= EXERCISE =
Using the entries below, transcribe exactly the line containing "Mask **vessel or" and each line that follows it to the end.

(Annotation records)
BEGIN

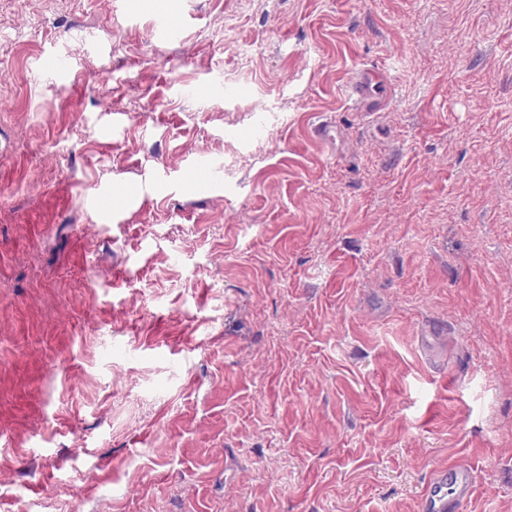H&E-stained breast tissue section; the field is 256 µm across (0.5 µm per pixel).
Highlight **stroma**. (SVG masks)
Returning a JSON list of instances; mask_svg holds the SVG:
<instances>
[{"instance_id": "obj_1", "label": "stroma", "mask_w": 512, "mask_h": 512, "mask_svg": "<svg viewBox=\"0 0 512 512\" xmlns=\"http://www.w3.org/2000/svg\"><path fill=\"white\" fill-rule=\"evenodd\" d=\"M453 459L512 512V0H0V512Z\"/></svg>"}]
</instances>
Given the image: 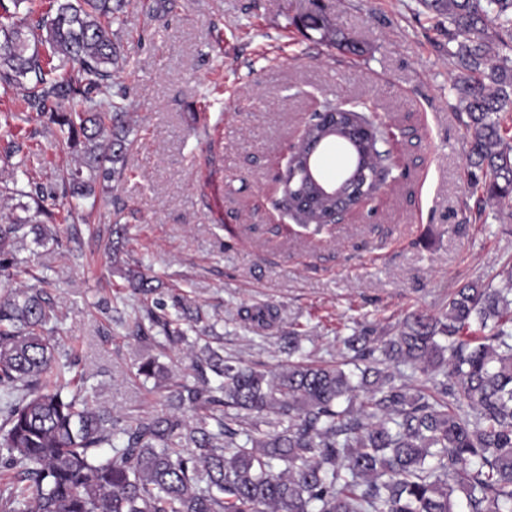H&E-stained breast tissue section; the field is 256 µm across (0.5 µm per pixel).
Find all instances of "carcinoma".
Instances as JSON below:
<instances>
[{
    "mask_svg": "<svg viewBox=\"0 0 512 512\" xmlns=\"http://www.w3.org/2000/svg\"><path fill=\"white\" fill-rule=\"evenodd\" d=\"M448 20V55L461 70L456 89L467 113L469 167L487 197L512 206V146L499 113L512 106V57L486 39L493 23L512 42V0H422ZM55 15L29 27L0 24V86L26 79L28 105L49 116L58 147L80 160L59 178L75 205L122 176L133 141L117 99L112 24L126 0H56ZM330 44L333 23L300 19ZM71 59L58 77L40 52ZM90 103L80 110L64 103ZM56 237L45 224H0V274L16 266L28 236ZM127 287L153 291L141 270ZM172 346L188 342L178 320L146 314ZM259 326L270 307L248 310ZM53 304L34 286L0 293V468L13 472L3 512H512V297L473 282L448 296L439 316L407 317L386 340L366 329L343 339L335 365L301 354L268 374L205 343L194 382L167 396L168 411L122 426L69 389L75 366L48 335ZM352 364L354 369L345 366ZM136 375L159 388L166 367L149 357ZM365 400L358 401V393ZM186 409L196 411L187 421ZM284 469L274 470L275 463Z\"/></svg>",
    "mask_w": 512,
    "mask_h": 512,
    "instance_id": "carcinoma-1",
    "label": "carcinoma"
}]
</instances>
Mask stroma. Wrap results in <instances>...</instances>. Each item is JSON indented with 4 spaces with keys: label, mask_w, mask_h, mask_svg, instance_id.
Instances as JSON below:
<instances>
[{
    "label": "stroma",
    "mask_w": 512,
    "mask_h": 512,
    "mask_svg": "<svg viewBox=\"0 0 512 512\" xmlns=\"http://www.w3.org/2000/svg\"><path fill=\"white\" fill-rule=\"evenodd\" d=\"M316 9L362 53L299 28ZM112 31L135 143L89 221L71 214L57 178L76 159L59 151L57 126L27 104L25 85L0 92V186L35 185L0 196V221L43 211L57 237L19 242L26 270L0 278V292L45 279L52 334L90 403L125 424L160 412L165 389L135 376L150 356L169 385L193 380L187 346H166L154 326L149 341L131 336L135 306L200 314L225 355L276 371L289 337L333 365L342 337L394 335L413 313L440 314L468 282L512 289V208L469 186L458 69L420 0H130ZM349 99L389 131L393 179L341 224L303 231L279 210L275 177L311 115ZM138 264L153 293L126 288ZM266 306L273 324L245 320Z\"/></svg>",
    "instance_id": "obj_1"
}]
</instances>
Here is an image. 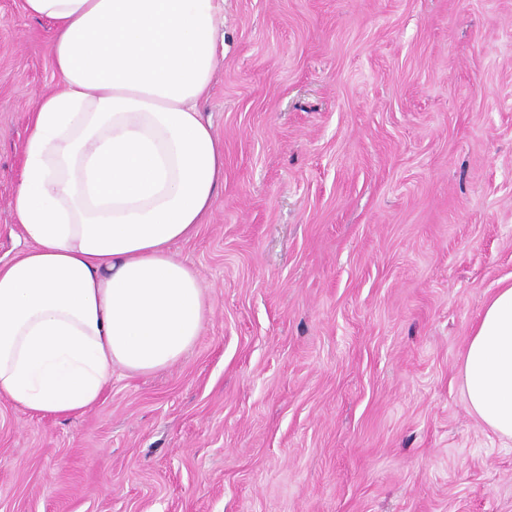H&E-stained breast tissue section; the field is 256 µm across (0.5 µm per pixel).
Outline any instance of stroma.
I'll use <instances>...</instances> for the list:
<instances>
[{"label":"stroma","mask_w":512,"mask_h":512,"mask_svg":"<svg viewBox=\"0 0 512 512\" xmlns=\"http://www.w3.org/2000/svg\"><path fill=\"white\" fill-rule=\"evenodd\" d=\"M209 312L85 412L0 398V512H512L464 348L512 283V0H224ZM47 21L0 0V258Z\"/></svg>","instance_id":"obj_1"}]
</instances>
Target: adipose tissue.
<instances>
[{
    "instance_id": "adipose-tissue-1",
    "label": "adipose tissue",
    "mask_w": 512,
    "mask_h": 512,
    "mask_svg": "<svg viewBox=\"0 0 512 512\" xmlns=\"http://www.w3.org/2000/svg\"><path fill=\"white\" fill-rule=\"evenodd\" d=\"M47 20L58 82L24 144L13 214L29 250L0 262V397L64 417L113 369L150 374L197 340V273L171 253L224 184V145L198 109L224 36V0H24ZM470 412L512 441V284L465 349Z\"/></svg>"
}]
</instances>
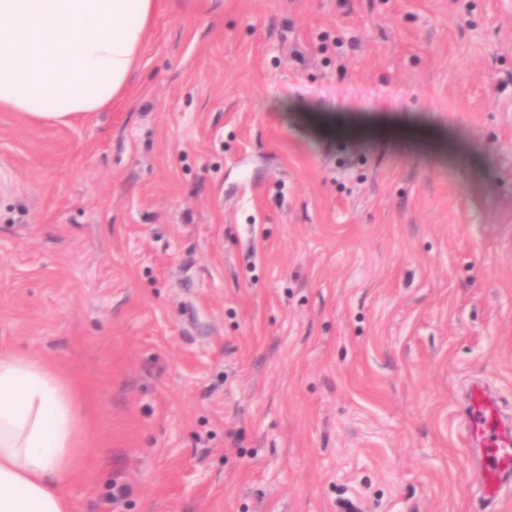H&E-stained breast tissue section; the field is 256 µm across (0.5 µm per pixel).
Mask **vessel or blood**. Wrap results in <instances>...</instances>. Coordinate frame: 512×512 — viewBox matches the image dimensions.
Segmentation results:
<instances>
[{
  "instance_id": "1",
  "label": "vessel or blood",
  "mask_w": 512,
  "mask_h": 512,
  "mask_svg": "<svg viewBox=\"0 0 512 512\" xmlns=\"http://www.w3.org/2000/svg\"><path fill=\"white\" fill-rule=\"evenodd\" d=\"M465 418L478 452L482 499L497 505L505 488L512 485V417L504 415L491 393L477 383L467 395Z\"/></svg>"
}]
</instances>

END

= EXERCISE ANSWER =
Mask **vessel or blood**. Wrap results in <instances>...</instances>. Coordinate frame: 512×512 — viewBox matches the image dimensions.
Segmentation results:
<instances>
[{
  "instance_id": "1",
  "label": "vessel or blood",
  "mask_w": 512,
  "mask_h": 512,
  "mask_svg": "<svg viewBox=\"0 0 512 512\" xmlns=\"http://www.w3.org/2000/svg\"><path fill=\"white\" fill-rule=\"evenodd\" d=\"M465 418L478 452L482 499L497 505L505 488L512 485V417L504 415L491 393L477 383L467 395Z\"/></svg>"
}]
</instances>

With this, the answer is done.